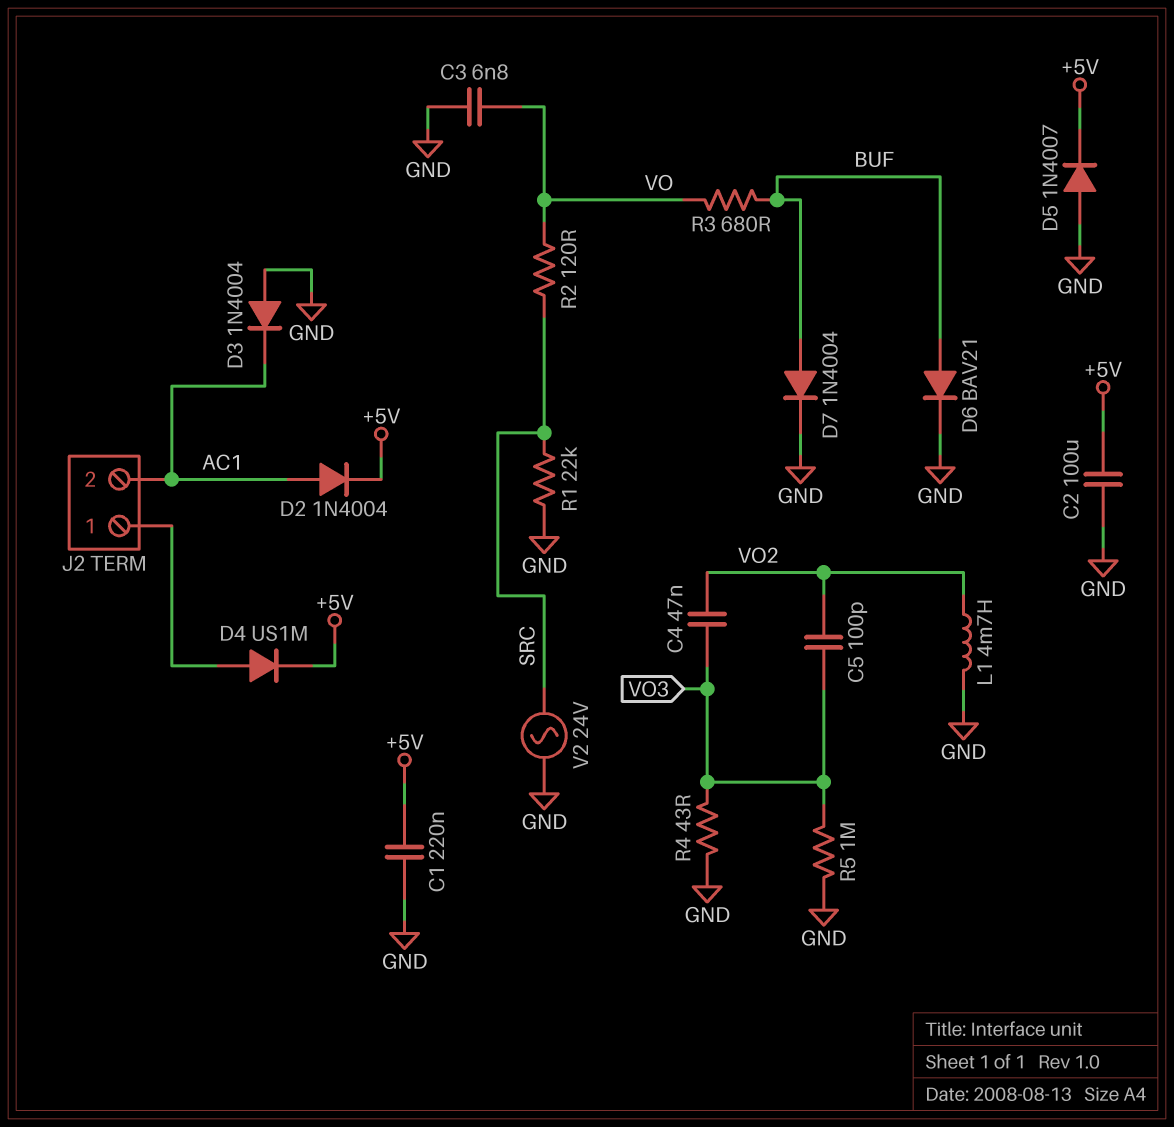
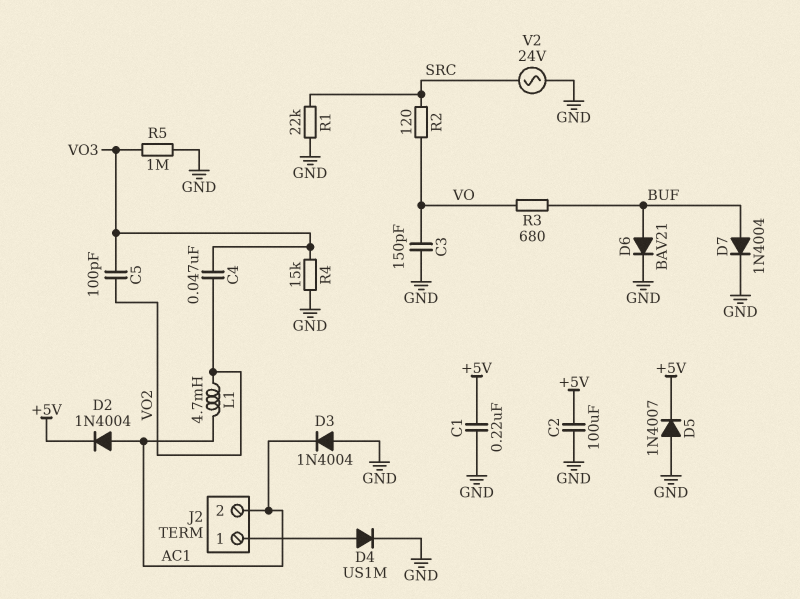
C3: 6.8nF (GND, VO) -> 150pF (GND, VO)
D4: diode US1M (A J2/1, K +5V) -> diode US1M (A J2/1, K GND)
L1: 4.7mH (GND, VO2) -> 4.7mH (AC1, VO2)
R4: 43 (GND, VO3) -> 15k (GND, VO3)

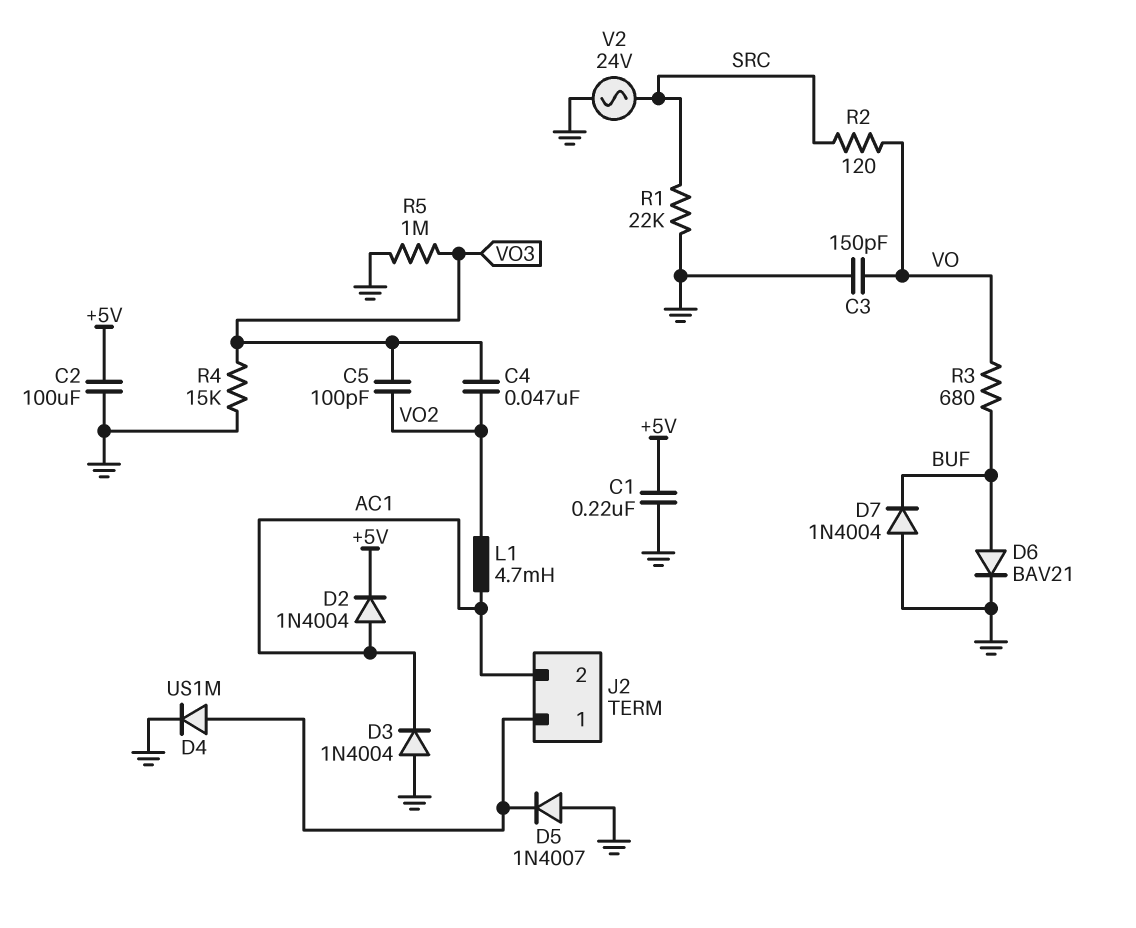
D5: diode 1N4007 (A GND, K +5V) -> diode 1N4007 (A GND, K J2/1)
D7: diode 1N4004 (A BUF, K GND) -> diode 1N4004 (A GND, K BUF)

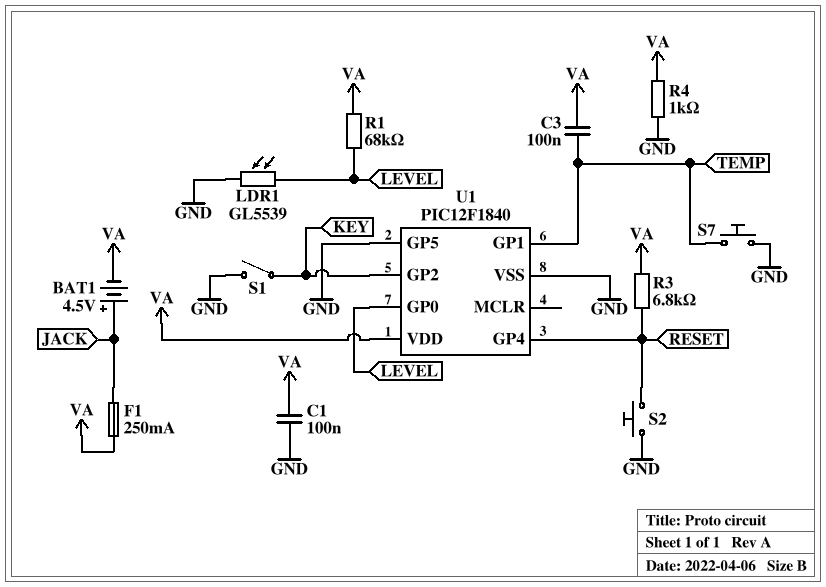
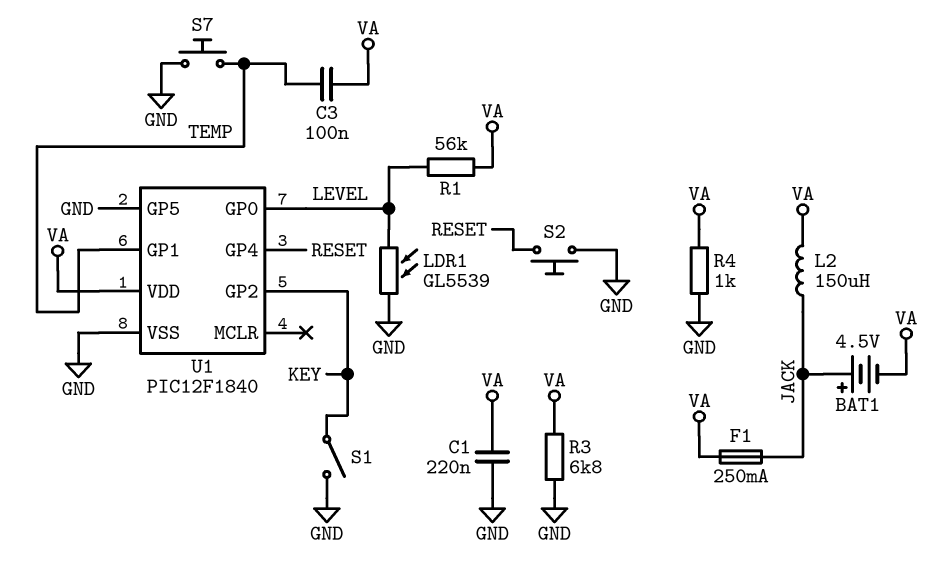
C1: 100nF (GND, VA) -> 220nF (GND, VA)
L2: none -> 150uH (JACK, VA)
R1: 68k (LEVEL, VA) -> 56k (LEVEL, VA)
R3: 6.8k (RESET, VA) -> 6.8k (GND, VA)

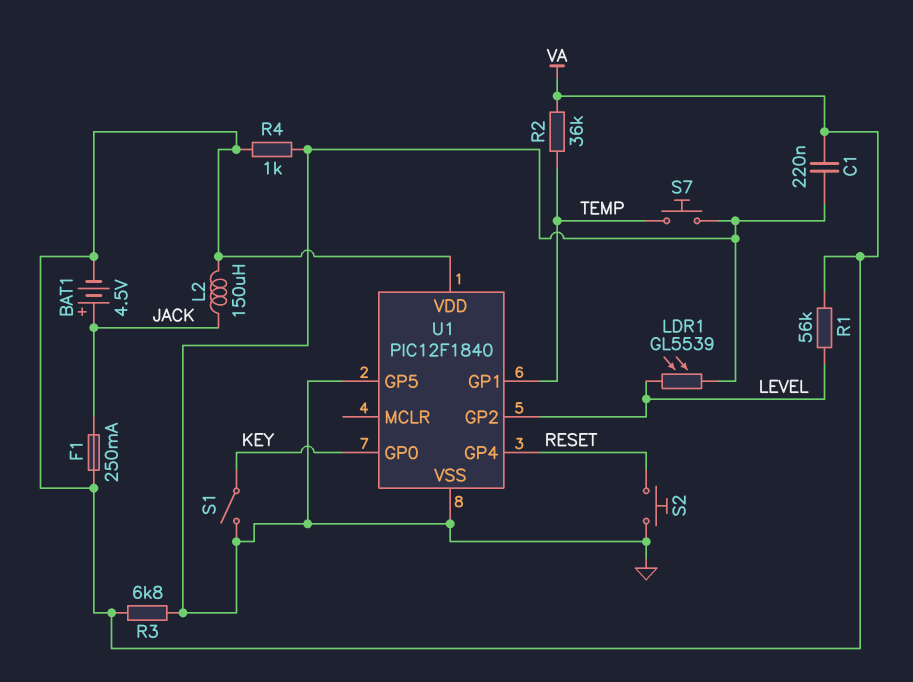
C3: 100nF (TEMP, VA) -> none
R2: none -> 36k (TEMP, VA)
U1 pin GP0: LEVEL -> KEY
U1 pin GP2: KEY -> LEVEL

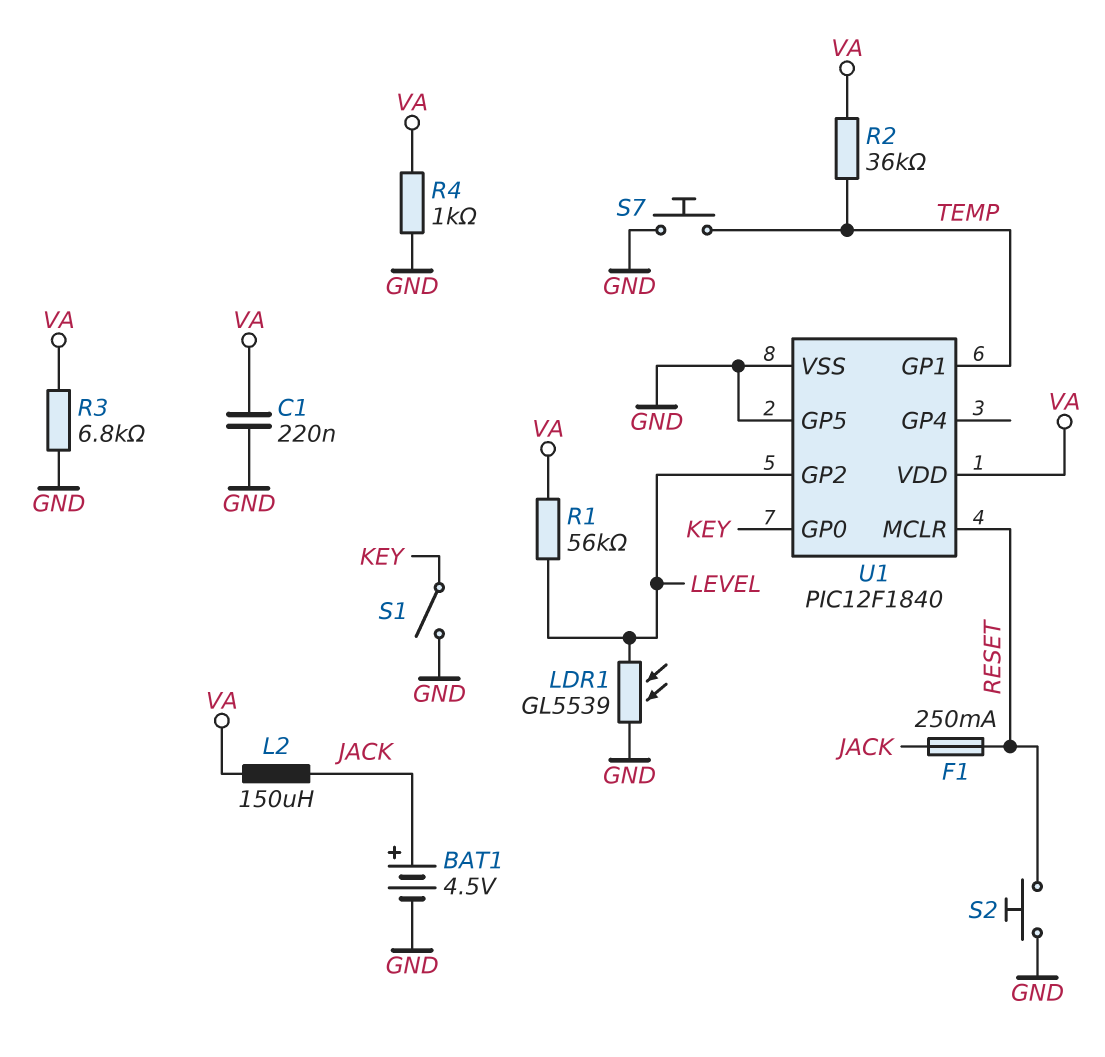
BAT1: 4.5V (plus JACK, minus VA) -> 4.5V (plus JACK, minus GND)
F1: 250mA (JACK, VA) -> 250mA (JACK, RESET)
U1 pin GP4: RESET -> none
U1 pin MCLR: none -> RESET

----

**What is needed:** Output each line of the records exactly. Any picture is skipped.

**Finished exercise:**
C3: 6.8nF (GND, VO) -> 150pF (GND, VO)
D4: diode US1M (A J2/1, K +5V) -> diode US1M (A J2/1, K GND)
L1: 4.7mH (GND, VO2) -> 4.7mH (AC1, VO2)
R4: 43 (GND, VO3) -> 15k (GND, VO3)

D5: diode 1N4007 (A GND, K +5V) -> diode 1N4007 (A GND, K J2/1)
D7: diode 1N4004 (A BUF, K GND) -> diode 1N4004 (A GND, K BUF)

C1: 100nF (GND, VA) -> 220nF (GND, VA)
L2: none -> 150uH (JACK, VA)
R1: 68k (LEVEL, VA) -> 56k (LEVEL, VA)
R3: 6.8k (RESET, VA) -> 6.8k (GND, VA)

C3: 100nF (TEMP, VA) -> none
R2: none -> 36k (TEMP, VA)
U1 pin GP0: LEVEL -> KEY
U1 pin GP2: KEY -> LEVEL

BAT1: 4.5V (plus JACK, minus VA) -> 4.5V (plus JACK, minus GND)
F1: 250mA (JACK, VA) -> 250mA (JACK, RESET)
U1 pin GP4: RESET -> none
U1 pin MCLR: none -> RESET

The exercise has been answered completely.